→ **Activity**: Please give back the listing exactly, without any of its pictures.

→ **Data provided**:
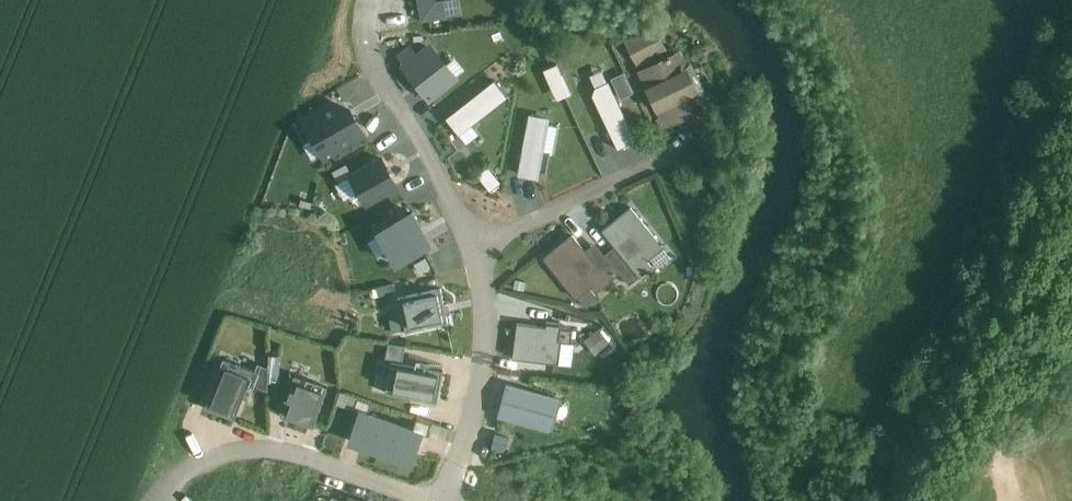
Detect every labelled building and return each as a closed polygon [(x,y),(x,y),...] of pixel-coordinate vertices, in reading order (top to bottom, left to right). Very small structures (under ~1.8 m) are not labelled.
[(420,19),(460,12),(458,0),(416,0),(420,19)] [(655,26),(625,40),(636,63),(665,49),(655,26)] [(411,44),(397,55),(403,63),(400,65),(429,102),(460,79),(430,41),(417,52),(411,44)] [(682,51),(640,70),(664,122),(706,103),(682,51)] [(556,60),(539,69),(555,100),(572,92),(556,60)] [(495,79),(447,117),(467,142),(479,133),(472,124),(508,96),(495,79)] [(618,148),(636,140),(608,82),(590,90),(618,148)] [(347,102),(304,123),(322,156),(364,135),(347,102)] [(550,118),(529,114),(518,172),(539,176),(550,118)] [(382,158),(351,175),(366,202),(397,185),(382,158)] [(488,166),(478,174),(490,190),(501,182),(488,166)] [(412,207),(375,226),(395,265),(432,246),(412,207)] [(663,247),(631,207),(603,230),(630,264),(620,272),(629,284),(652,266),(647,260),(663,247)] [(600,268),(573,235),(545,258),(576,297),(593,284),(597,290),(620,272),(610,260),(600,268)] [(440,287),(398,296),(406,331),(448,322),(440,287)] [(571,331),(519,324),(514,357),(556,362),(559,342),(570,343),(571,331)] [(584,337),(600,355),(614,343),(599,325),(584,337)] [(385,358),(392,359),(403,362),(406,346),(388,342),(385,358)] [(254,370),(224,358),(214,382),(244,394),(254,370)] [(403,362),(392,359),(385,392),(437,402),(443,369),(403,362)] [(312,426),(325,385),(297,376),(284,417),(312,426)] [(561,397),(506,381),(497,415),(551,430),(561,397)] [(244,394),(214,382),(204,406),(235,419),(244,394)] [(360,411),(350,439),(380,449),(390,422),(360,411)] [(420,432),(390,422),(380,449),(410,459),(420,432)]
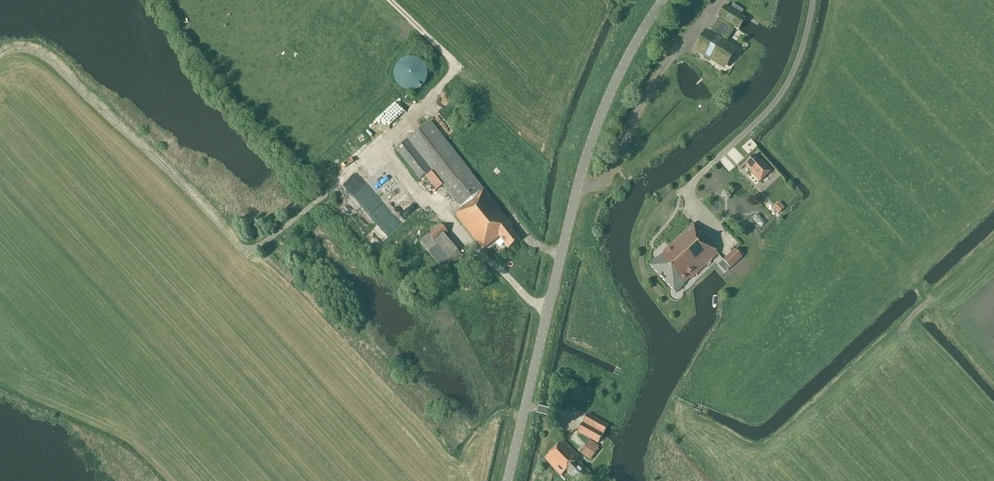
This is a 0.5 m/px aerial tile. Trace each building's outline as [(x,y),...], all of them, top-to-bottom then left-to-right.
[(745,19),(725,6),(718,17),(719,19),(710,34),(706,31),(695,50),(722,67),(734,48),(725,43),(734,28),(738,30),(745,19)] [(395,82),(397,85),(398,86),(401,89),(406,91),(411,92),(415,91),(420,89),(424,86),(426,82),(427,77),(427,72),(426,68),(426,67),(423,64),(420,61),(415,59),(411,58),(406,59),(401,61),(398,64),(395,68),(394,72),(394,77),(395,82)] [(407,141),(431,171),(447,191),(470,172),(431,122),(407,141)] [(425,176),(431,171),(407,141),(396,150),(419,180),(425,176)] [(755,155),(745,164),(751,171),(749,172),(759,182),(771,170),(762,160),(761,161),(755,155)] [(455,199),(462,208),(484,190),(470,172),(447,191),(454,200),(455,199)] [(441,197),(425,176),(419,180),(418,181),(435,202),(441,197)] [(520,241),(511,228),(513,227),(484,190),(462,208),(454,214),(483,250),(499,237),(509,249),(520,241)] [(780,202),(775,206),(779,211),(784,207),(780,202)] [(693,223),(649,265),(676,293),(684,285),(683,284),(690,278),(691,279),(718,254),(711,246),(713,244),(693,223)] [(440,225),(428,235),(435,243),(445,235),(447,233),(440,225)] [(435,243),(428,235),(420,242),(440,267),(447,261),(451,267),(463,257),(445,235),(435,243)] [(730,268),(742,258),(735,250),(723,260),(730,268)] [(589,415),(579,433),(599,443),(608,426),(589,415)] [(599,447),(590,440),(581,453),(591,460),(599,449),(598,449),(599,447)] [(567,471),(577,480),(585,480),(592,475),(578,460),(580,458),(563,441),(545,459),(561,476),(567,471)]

→ **Answer box**:
Detect every labelled building and return each as a closed polygon [(x,y),(x,y),...] of pixel-coordinate vertices, in reading order (top to bottom, left to right). Very small structures (under ~1.8 m) are not labelled.
[(420,19),(460,12),(458,0),(416,0),(420,19)] [(655,26),(625,40),(636,63),(665,49),(655,26)] [(411,44),(397,55),(403,63),(400,65),(429,102),(460,79),(430,41),(417,52),(411,44)] [(682,51),(640,70),(664,122),(706,103),(682,51)] [(556,60),(539,69),(555,100),(572,92),(556,60)] [(495,79),(447,117),(467,142),(479,133),(472,124),(508,96),(495,79)] [(618,148),(636,140),(608,82),(590,90),(618,148)] [(347,102),(304,123),(322,156),(364,135),(347,102)] [(550,118),(529,114),(518,172),(539,176),(550,118)] [(382,158),(351,175),(366,202),(397,185),(382,158)] [(488,166),(478,174),(490,190),(501,182),(488,166)] [(412,207),(375,226),(395,265),(432,246),(412,207)] [(663,247),(631,207),(603,230),(630,264),(620,272),(629,284),(652,266),(647,260),(663,247)] [(600,268),(573,235),(545,258),(576,297),(593,284),(597,290),(620,272),(610,260),(600,268)] [(440,287),(398,296),(406,331),(448,322),(440,287)] [(571,331),(519,324),(514,357),(556,362),(559,342),(570,343),(571,331)] [(584,337),(600,355),(614,343),(599,325),(584,337)] [(385,358),(392,359),(403,362),(406,346),(388,342),(385,358)] [(254,370),(224,358),(214,382),(244,394),(254,370)] [(403,362),(392,359),(385,392),(437,402),(443,369),(403,362)] [(312,426),(325,385),(297,376),(284,417),(312,426)] [(561,397),(506,381),(497,415),(551,430),(561,397)] [(244,394),(214,382),(204,406),(235,419),(244,394)] [(360,411),(350,439),(380,449),(390,422),(360,411)] [(420,432),(390,422),(380,449),(410,459),(420,432)]
This is a 0.5 m/px aerial tile. Trace each building's outline as [(x,y),...], all of them, top-to-bottom then left-to-right.
[(745,19),(725,6),(718,17),(719,19),(710,34),(706,31),(695,50),(722,67),(734,48),(725,43),(734,28),(738,30),(745,19)] [(395,82),(397,85),(398,86),(401,89),(406,91),(411,92),(415,91),(420,89),(424,86),(426,82),(427,77),(427,72),(426,68),(426,67),(423,64),(420,61),(415,59),(411,58),(406,59),(401,61),(398,64),(395,68),(394,72),(394,77),(395,82)] [(407,141),(431,171),(447,191),(470,172),(431,122),(407,141)] [(425,176),(431,171),(407,141),(396,150),(419,180),(425,176)] [(755,155),(745,164),(751,171),(749,172),(759,182),(771,170),(762,160),(761,161),(755,155)] [(455,199),(462,208),(484,190),(470,172),(447,191),(454,200),(455,199)] [(441,197),(425,176),(419,180),(418,181),(435,202),(441,197)] [(520,241),(511,228),(513,227),(484,190),(462,208),(454,214),(483,250),(499,237),(509,249),(520,241)] [(780,202),(775,206),(779,211),(784,207),(780,202)] [(693,223),(649,265),(676,293),(684,285),(683,284),(690,278),(691,279),(718,254),(711,246),(713,244),(693,223)] [(440,225),(428,235),(435,243),(445,235),(447,233),(440,225)] [(435,243),(428,235),(420,242),(440,267),(447,261),(451,267),(463,257),(445,235),(435,243)] [(730,268),(742,258),(735,250),(723,260),(730,268)] [(589,415),(579,433),(599,443),(608,426),(589,415)] [(599,447),(590,440),(581,453),(591,460),(599,449),(598,449),(599,447)] [(567,471),(577,480),(585,480),(592,475),(578,460),(580,458),(563,441),(545,459),(561,476),(567,471)]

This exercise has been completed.